§ RECORDS PROVIDED
──────────
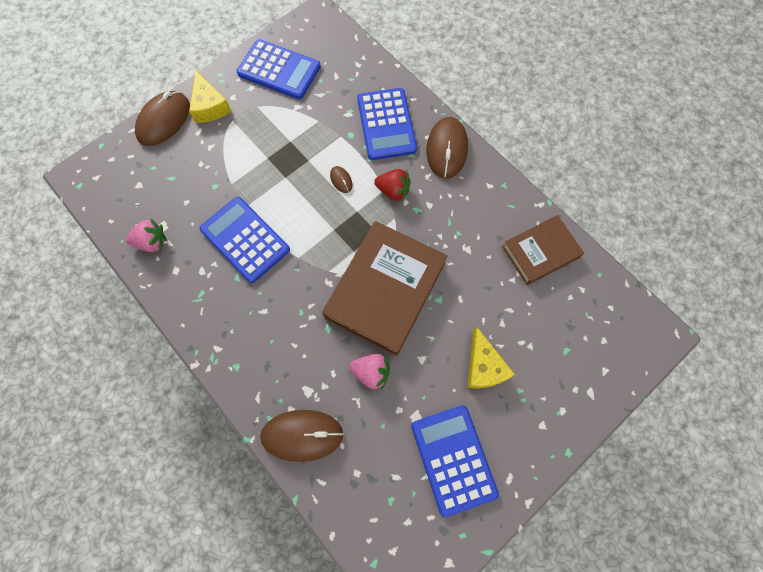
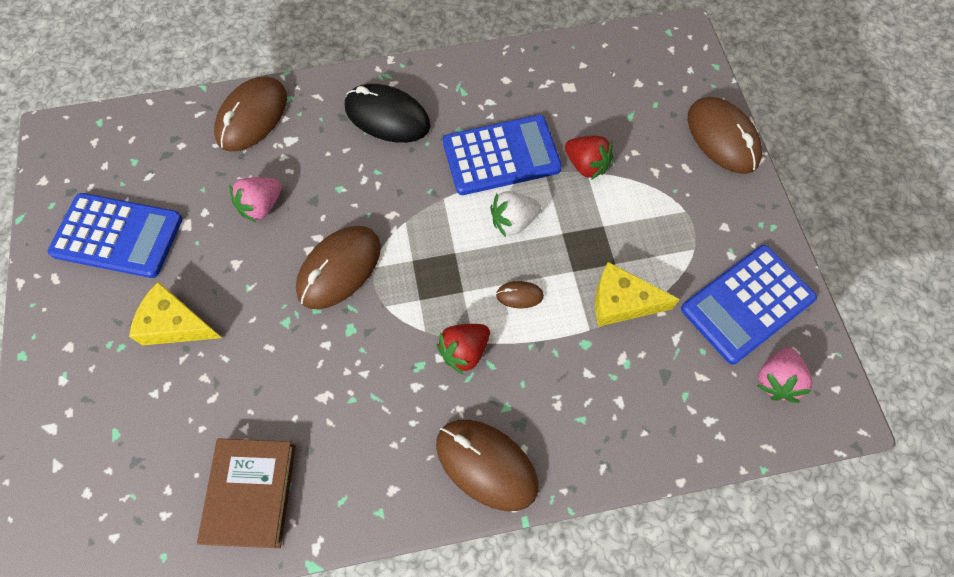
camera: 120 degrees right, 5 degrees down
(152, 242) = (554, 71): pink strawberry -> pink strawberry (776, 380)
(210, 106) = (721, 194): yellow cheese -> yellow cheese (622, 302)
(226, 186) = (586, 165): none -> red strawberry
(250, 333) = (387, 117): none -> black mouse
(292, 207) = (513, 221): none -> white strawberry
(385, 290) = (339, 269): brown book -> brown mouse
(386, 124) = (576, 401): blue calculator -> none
──────────
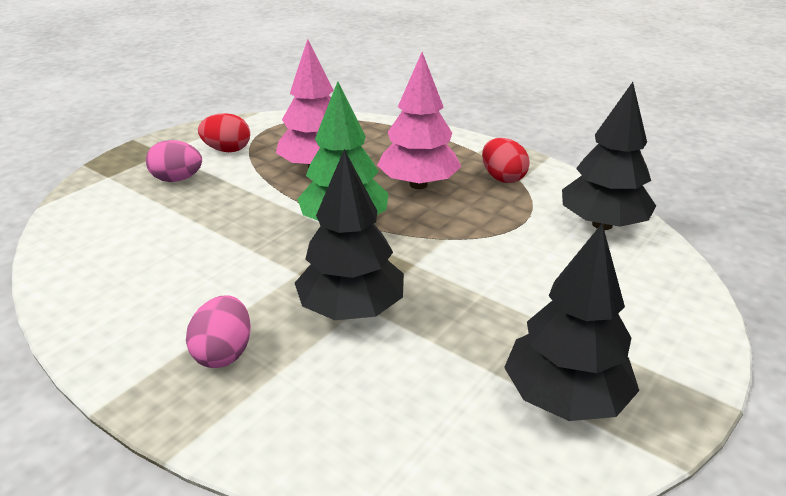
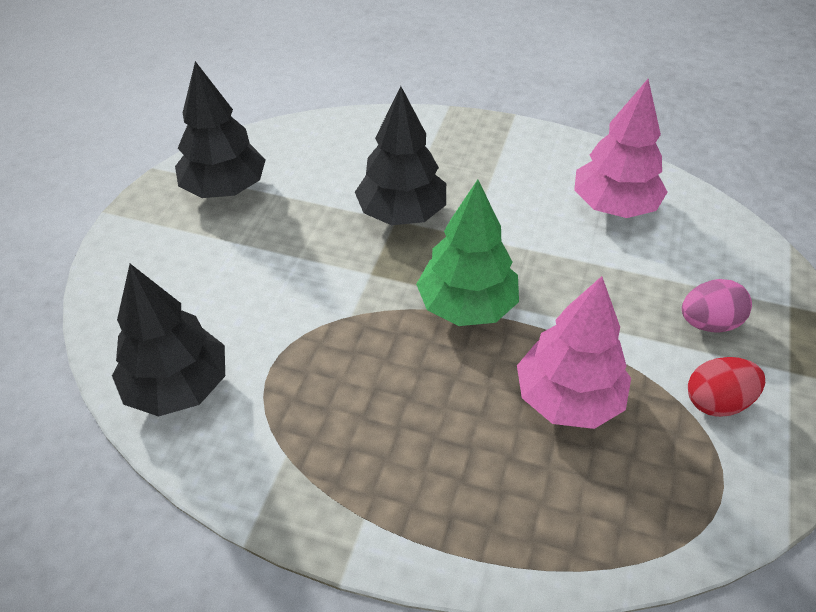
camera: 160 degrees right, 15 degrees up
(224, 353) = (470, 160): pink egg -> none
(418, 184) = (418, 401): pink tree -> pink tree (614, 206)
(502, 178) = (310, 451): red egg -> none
──────────
§ PROMPT
Could you restate, word for word, the lines above from the one with "camera: 120 degrees right, 5 degrees down" to the one with "(250, 333) = (387, 117): none -> black mouse", both included?

§ EXERCISE ANSWER
camera: 120 degrees right, 5 degrees down
(152, 242) = (554, 71): pink strawberry -> pink strawberry (776, 380)
(210, 106) = (721, 194): yellow cheese -> yellow cheese (622, 302)
(226, 186) = (586, 165): none -> red strawberry
(250, 333) = (387, 117): none -> black mouse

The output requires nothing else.